• [Problem description]:
For the material that follows, tally the lines holding "brick" and give the total alone.

• [Dataset extract]:
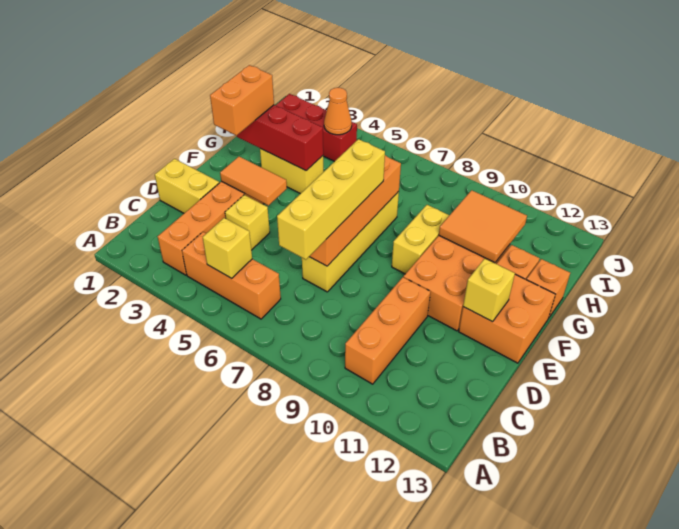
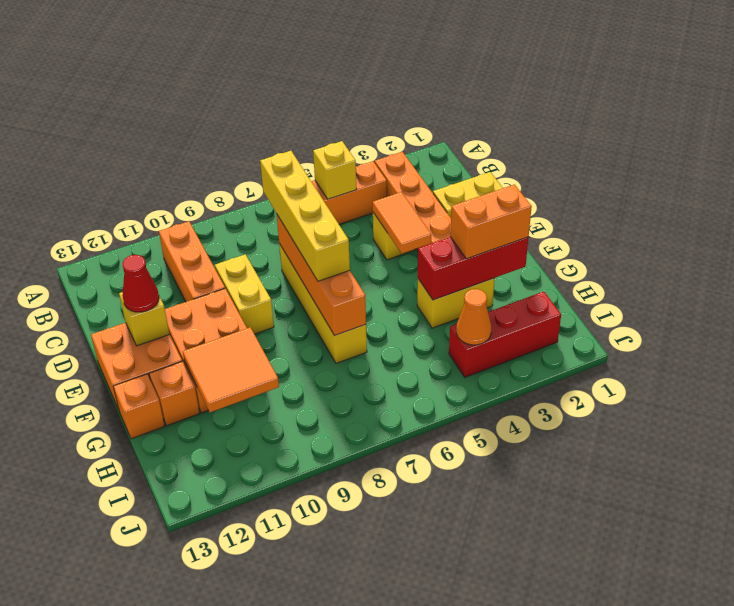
orange tile E3:E4 level 2 -> orange tile D4:E4 level 2
none -> red cone E12 level 3
orange brick F2:G2 level 3 -> orange brick G2:G3 level 3
yellow brick F9:G9 level 1 -> yellow brick D9:E9 level 1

• [Answer to this problem]:
2